PROBLEM DETAILS — Report each line of the records below that uses the word "none".

(Content revision data)

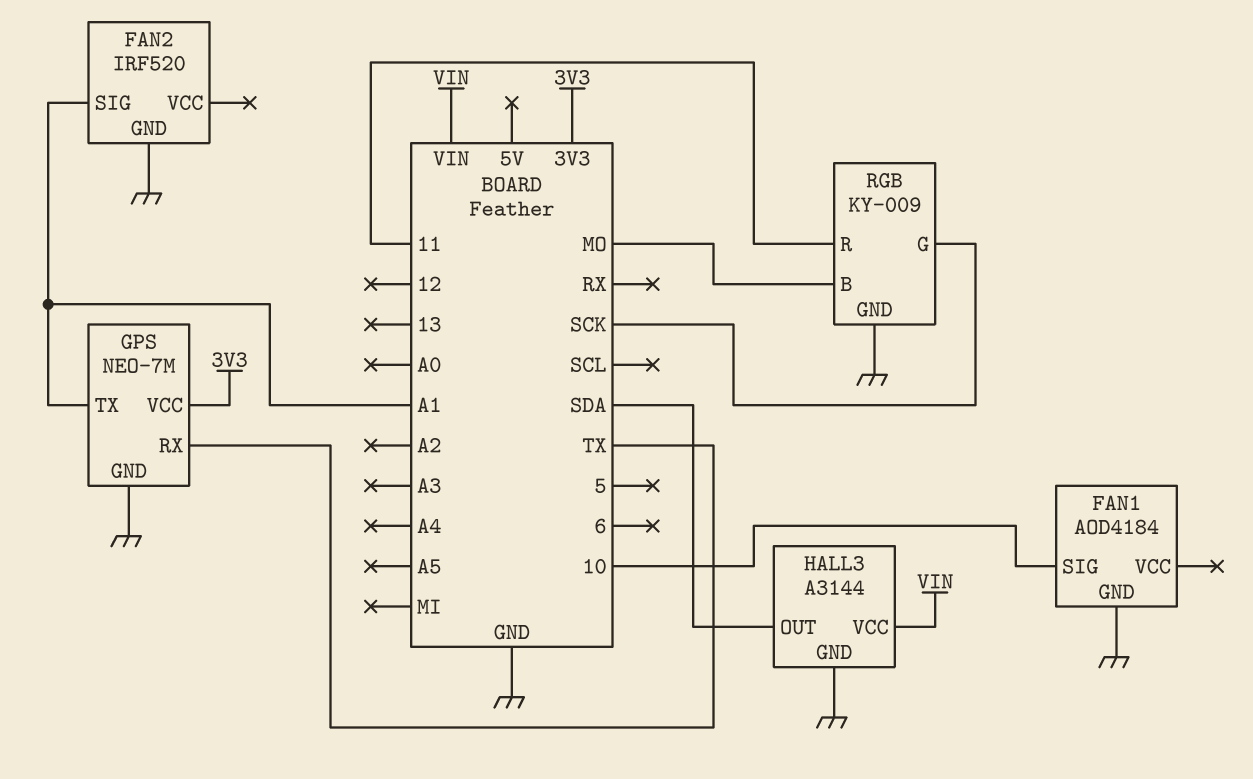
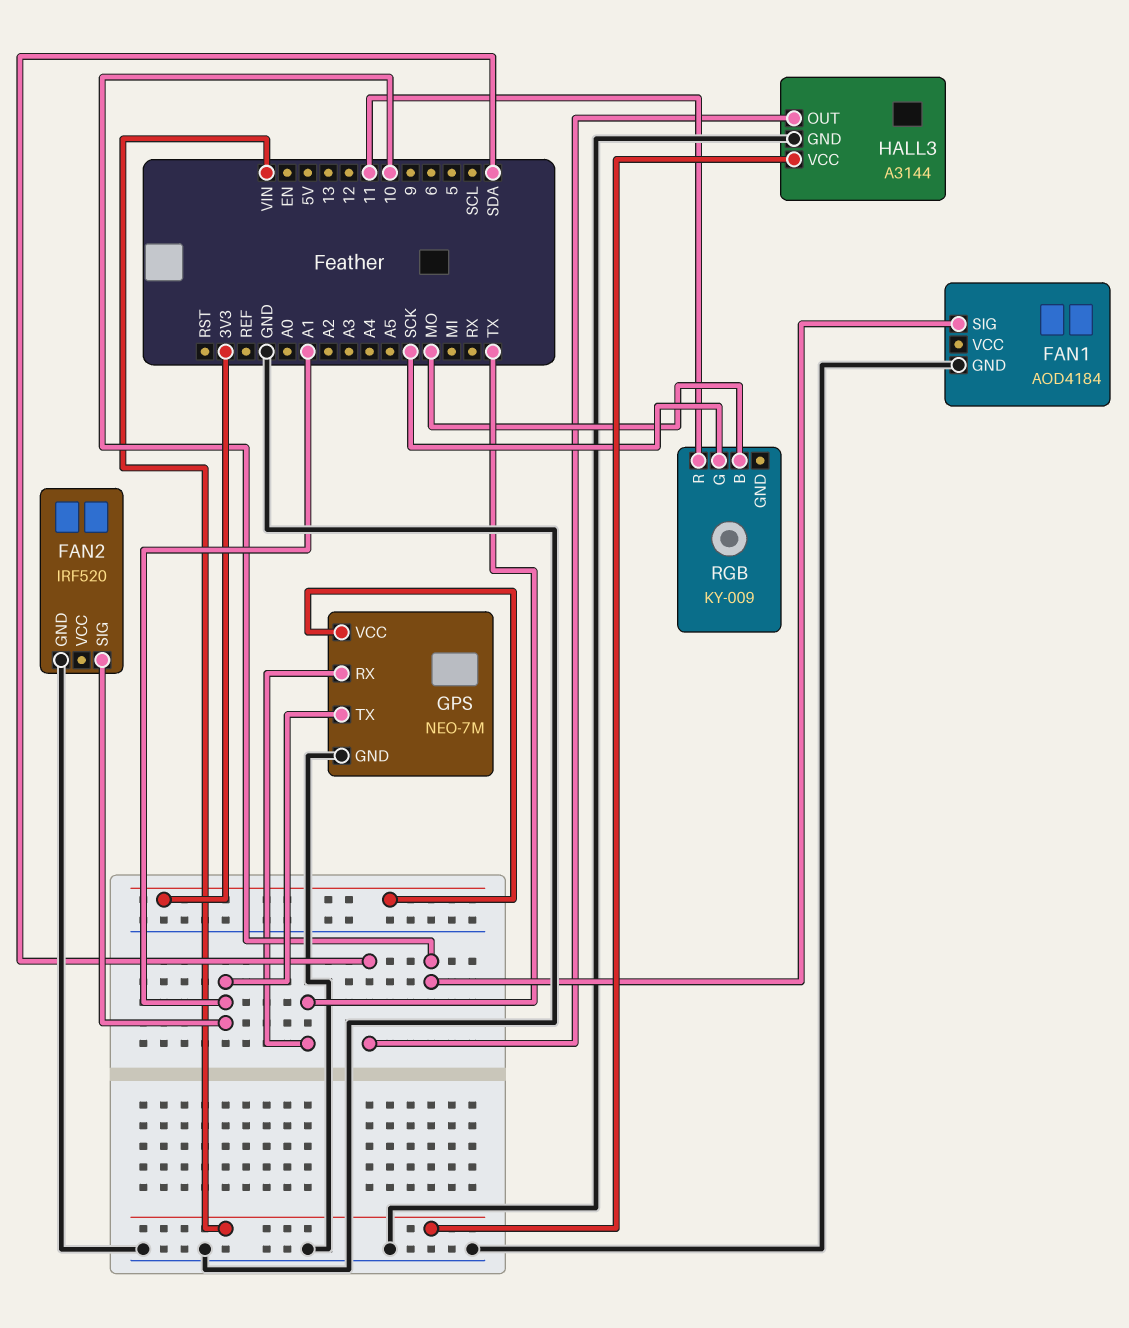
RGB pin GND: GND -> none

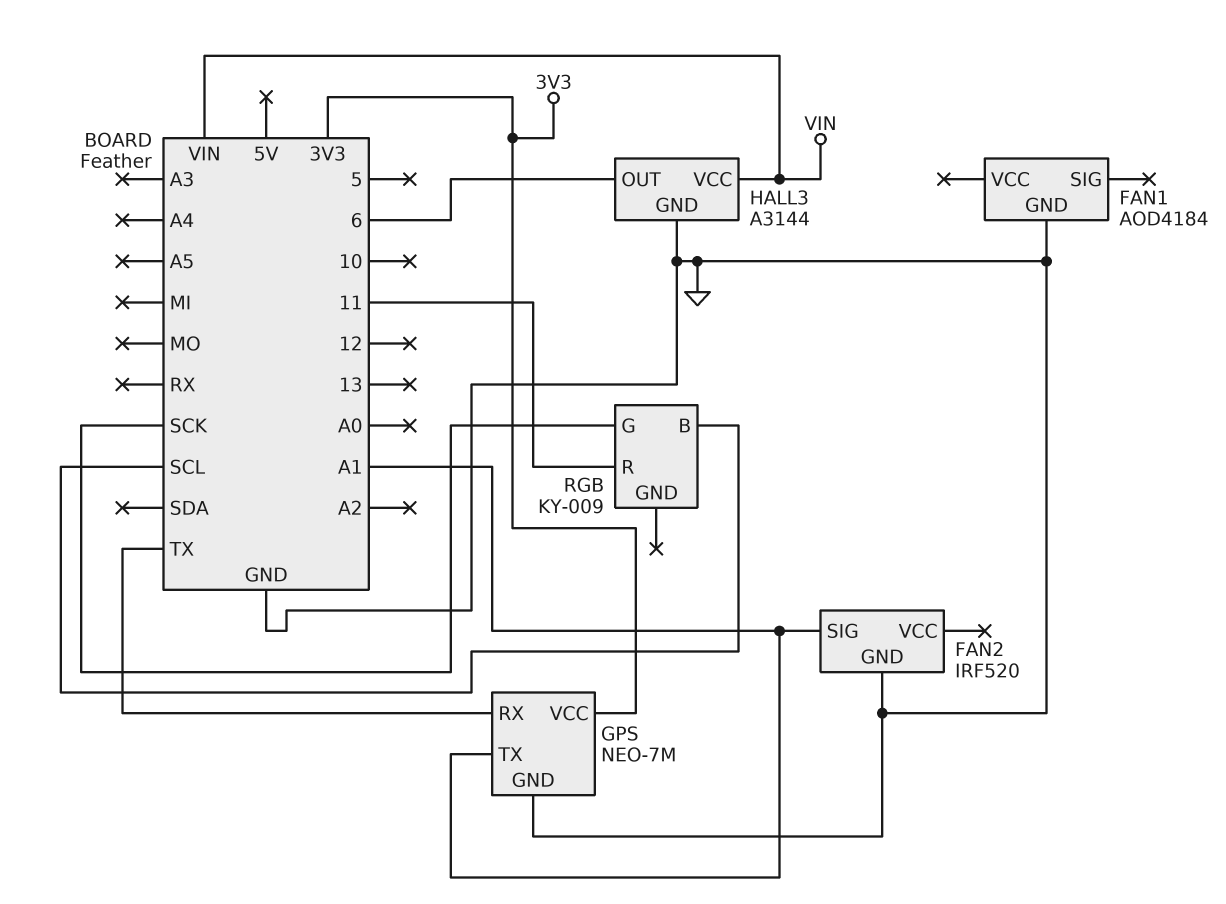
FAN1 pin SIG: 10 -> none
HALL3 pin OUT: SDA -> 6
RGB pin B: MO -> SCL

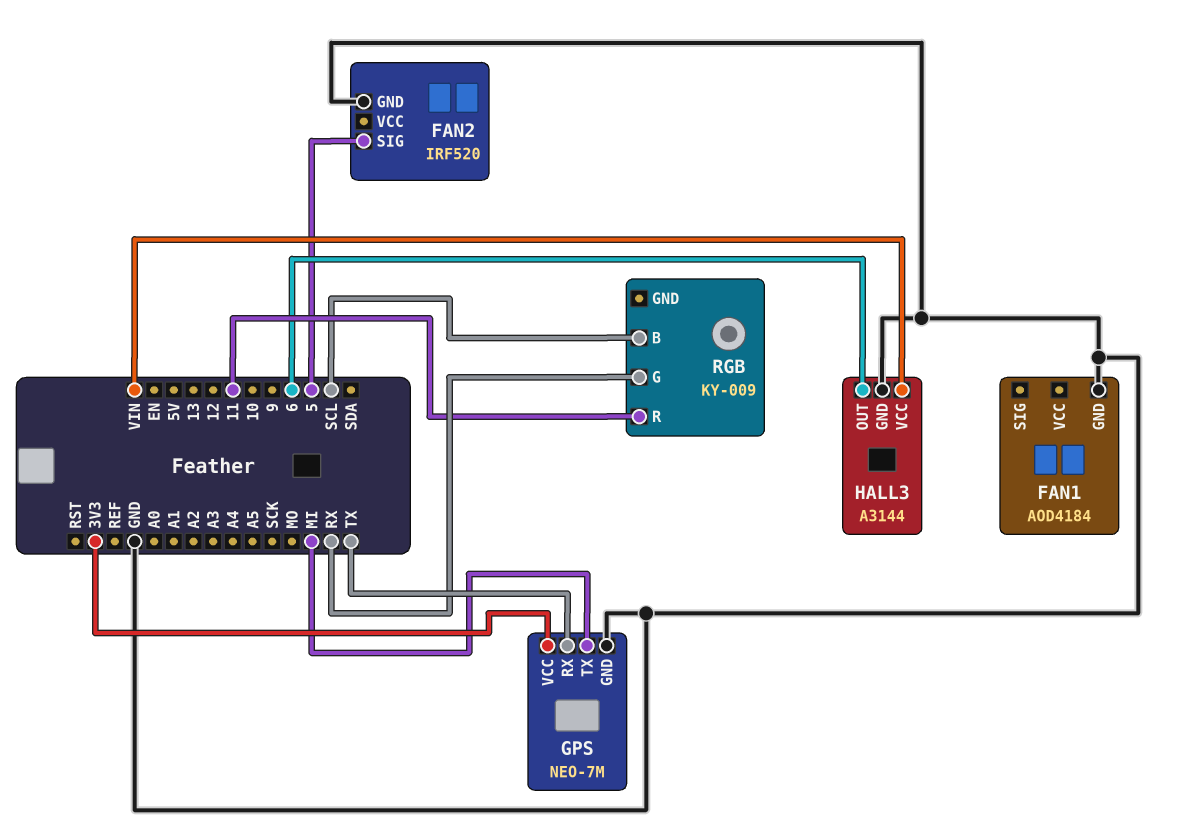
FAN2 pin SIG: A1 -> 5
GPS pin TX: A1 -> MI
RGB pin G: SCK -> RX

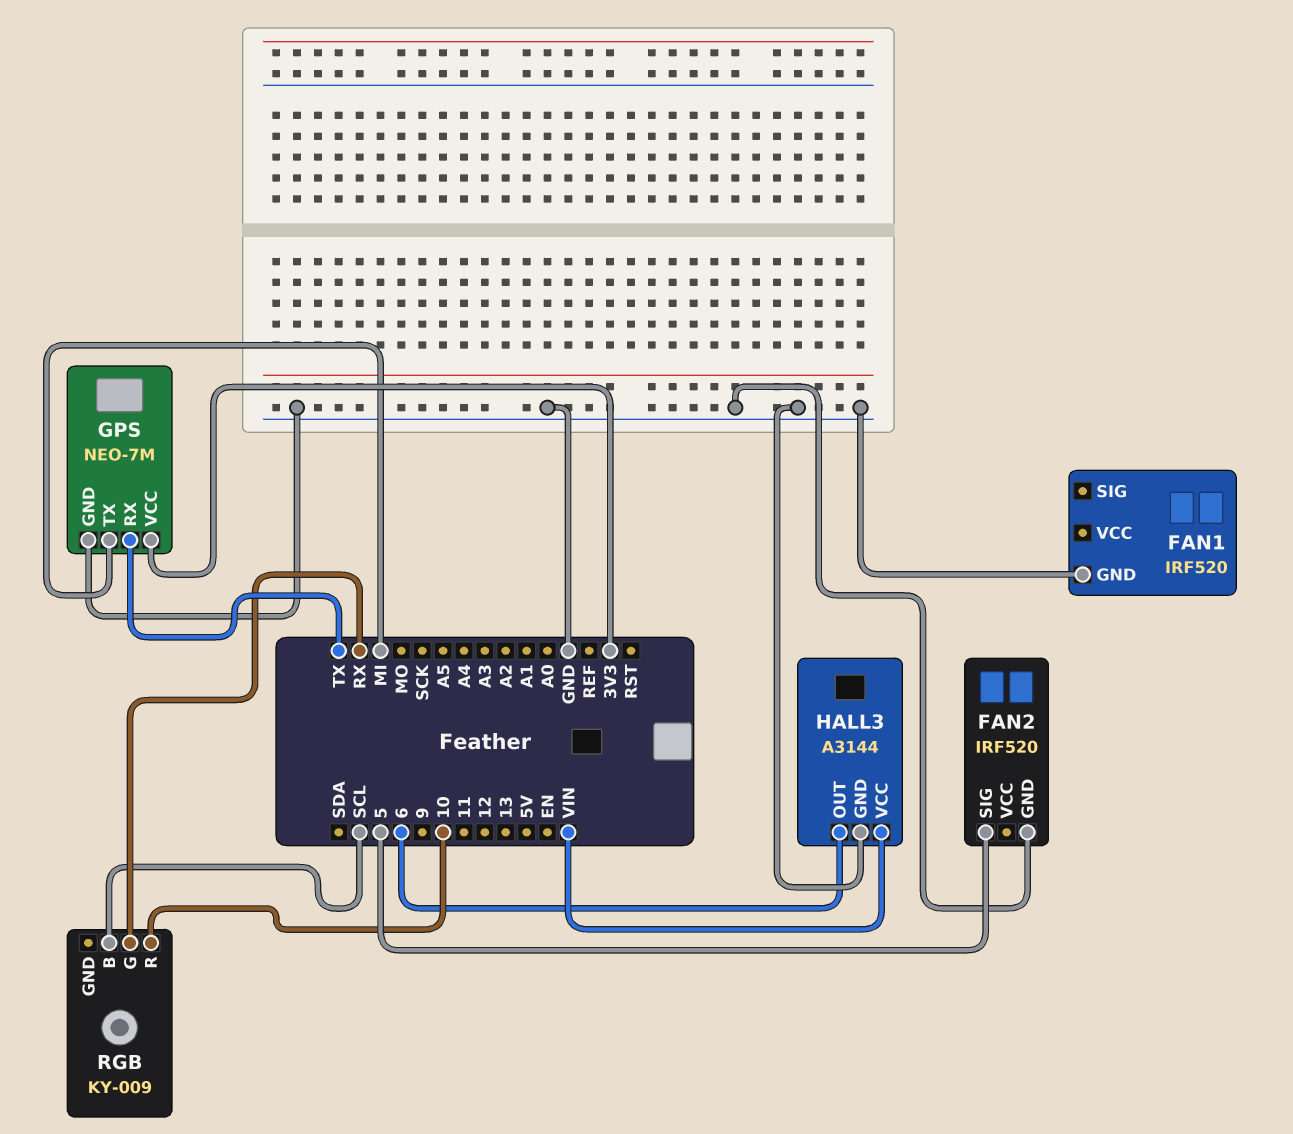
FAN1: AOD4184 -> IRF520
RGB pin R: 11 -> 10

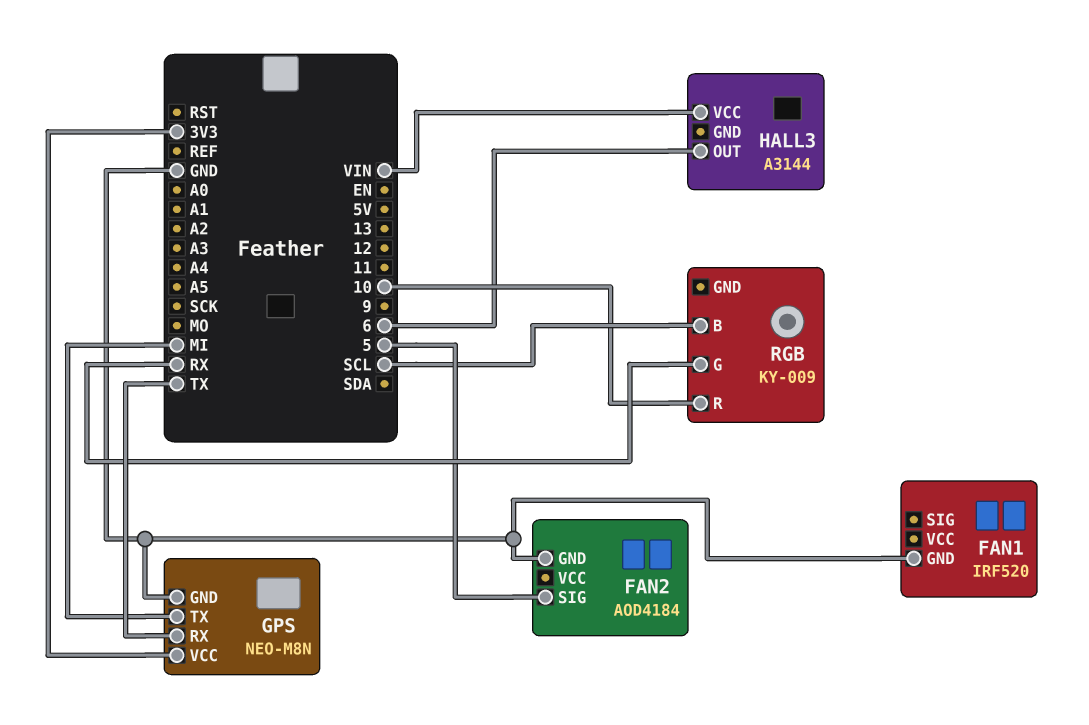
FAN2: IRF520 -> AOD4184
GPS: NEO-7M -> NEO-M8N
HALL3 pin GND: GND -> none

WRITTEN RESPONSE —
RGB pin GND: GND -> none
FAN1 pin SIG: 10 -> none
HALL3 pin GND: GND -> none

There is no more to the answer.